[Dataset records]
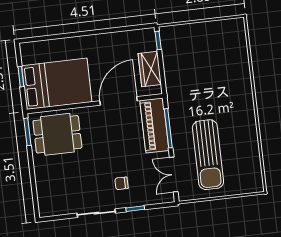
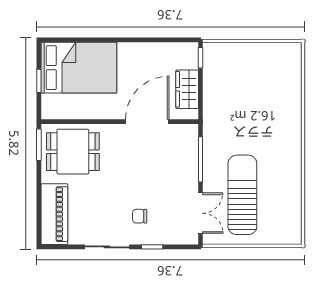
bed: (57, 84) -> (79, 68), moved
piano: (154, 125) -> (54, 214), moved, turned 180
sun lounger: (208, 155) -> (242, 195), turned 180
double door: (174, 175) -> (200, 213), swing flipped

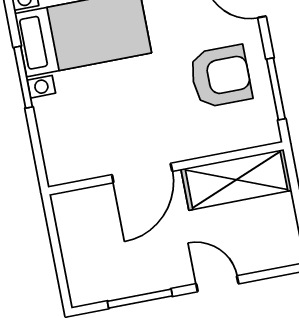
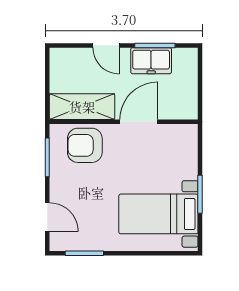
armchair: (221, 76) -> (85, 145), moved
freezer: (141, 273) -> (151, 61), added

Problem: An exact copy is needed of every line from the one holding "double door: (174, 175)" to the end of the entries above, both ends kept and each picture dropped.

Task answer:
double door: (174, 175) -> (200, 213), swing flipped

armchair: (221, 76) -> (85, 145), moved
freezer: (141, 273) -> (151, 61), added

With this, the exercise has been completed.